Directions for this task
Could each record be written out again exactly as it stands?

[Opening Information provided section]

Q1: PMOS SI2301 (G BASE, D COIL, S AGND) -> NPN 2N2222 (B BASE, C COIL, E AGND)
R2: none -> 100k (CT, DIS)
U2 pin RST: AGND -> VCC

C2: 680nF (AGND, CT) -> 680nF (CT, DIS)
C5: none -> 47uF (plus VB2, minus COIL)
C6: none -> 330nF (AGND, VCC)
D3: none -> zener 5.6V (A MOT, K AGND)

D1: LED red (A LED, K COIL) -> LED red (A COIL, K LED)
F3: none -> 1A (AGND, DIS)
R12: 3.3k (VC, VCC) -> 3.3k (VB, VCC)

[Closing Information provided section]

Problem solution
Q1: PMOS SI2301 (G BASE, D COIL, S AGND) -> NPN 2N2222 (B BASE, C COIL, E AGND)
R2: none -> 100k (CT, DIS)
U2 pin RST: AGND -> VCC

C2: 680nF (AGND, CT) -> 680nF (CT, DIS)
C5: none -> 47uF (plus VB2, minus COIL)
C6: none -> 330nF (AGND, VCC)
D3: none -> zener 5.6V (A MOT, K AGND)

D1: LED red (A LED, K COIL) -> LED red (A COIL, K LED)
F3: none -> 1A (AGND, DIS)
R12: 3.3k (VC, VCC) -> 3.3k (VB, VCC)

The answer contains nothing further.